- _ABOUT THIS EXERCISE_
Return, word for word, only the lines of the data below that lie between the line with "after: donut (blue)" and the line with "pos2: [424, 334]", those two lines included.

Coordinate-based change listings
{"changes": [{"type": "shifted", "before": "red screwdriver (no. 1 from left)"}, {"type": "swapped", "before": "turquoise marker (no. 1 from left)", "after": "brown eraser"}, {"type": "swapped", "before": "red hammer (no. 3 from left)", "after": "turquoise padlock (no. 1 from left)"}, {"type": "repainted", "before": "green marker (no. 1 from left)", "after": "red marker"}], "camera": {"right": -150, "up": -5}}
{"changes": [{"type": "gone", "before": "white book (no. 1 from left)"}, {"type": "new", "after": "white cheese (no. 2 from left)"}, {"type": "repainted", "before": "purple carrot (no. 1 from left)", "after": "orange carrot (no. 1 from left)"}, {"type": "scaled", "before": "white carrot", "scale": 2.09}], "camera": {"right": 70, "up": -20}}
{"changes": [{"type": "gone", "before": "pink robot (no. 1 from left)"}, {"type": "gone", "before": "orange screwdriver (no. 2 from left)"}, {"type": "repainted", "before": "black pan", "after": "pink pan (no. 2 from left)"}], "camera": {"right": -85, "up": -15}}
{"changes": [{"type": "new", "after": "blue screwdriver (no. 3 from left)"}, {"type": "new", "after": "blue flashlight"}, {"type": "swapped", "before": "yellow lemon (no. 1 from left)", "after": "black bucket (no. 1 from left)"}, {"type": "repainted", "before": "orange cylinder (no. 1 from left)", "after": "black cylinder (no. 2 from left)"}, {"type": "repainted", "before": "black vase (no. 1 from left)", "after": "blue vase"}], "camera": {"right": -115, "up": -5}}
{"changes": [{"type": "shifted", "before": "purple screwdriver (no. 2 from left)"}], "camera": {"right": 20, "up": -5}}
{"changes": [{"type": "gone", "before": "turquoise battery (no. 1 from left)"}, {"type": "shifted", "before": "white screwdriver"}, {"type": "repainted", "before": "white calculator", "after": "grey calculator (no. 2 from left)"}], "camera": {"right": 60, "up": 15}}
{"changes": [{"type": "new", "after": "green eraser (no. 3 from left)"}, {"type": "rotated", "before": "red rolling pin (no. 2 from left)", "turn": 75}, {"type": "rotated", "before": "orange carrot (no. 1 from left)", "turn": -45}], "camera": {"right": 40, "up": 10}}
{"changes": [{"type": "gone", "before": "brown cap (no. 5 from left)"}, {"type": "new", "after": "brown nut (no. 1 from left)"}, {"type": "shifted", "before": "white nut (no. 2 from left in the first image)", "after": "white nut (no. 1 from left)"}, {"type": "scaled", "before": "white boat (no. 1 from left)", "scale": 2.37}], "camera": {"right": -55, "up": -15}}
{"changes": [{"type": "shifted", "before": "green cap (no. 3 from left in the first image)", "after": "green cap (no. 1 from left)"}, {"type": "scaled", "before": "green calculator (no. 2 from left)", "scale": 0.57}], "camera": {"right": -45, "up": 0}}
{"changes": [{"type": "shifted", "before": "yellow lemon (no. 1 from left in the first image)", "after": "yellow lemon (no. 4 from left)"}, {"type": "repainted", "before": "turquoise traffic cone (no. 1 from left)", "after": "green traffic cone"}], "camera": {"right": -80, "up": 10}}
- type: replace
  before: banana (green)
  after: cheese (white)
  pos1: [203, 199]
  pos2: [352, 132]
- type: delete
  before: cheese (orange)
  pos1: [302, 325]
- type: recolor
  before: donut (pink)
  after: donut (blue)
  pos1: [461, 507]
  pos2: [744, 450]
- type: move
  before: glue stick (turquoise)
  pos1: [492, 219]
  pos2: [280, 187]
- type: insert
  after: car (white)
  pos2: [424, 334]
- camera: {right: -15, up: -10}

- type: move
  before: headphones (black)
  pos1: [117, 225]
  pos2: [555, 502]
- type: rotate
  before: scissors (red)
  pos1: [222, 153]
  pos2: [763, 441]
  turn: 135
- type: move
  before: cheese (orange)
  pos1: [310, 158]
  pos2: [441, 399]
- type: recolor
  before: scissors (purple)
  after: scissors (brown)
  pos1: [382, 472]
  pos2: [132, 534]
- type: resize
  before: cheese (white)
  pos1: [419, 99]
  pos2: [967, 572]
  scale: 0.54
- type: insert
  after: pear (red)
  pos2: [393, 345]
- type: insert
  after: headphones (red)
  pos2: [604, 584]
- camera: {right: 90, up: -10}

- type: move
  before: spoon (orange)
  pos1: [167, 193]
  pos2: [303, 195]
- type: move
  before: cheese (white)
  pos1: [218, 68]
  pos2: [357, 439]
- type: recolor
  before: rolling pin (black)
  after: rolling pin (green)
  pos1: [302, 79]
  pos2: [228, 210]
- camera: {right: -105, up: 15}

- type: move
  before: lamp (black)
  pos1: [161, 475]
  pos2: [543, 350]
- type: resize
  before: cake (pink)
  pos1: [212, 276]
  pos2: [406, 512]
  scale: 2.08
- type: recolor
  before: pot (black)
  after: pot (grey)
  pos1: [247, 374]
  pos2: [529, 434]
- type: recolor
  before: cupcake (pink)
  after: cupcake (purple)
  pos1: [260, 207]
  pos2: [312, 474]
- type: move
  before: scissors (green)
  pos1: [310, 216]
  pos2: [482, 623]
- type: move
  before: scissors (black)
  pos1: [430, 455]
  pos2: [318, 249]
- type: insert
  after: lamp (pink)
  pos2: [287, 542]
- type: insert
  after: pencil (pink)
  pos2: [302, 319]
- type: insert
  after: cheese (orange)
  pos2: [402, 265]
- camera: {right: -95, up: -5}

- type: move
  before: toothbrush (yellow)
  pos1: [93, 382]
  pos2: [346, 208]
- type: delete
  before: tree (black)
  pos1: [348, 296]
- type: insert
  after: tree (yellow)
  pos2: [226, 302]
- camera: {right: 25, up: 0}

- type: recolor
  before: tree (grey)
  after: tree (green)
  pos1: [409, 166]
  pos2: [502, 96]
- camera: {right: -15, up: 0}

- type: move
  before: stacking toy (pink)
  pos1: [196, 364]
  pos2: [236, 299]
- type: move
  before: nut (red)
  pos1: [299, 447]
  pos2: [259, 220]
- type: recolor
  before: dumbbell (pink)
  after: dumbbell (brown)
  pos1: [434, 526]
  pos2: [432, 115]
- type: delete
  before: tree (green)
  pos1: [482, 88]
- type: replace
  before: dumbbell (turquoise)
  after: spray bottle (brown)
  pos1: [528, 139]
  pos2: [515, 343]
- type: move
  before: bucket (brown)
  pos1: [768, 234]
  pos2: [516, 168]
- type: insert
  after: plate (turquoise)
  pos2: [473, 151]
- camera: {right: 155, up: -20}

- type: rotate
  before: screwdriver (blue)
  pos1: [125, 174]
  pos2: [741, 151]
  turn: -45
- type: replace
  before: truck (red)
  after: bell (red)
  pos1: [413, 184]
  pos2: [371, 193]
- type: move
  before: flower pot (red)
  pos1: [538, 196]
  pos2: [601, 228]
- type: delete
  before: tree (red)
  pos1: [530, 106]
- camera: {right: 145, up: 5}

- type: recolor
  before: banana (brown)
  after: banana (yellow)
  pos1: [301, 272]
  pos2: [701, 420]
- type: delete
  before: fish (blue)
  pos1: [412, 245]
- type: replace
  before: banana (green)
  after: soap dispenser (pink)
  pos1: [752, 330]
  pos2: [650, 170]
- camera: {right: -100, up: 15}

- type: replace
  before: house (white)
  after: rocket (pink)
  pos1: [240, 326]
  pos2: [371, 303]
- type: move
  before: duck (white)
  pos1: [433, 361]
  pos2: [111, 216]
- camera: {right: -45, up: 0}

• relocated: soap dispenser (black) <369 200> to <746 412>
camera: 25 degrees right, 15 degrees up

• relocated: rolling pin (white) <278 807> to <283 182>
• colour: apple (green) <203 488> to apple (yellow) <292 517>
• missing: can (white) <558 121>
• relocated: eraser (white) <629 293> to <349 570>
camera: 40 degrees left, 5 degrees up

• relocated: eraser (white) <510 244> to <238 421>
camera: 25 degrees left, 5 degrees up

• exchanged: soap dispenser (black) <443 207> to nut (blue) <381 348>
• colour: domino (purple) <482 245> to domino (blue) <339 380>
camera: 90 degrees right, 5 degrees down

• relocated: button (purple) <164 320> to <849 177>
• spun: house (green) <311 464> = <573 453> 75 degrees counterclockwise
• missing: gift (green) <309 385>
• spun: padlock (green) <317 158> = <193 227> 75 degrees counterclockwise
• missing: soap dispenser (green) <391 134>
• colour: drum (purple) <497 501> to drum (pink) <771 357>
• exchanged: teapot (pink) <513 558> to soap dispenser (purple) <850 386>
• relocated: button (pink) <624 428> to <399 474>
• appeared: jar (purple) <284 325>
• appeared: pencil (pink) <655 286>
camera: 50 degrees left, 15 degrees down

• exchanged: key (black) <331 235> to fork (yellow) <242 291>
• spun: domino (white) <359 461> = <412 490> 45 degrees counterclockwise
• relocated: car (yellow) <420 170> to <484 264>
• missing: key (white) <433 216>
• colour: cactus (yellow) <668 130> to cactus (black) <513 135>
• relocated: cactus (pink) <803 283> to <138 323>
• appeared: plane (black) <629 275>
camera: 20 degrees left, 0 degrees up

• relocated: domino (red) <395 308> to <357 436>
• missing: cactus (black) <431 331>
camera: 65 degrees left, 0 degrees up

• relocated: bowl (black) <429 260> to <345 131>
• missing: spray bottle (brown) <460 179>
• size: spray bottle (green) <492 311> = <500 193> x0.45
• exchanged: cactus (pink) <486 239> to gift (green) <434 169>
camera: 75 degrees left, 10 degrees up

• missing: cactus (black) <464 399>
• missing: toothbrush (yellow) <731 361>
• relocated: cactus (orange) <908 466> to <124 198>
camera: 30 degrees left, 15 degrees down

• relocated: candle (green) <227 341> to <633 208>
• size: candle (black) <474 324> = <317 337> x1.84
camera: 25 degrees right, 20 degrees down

- _TASK SOLUTION_
  after: donut (blue)
  pos1: [461, 507]
  pos2: [744, 450]
- type: move
  before: glue stick (turquoise)
  pos1: [492, 219]
  pos2: [280, 187]
- type: insert
  after: car (white)
  pos2: [424, 334]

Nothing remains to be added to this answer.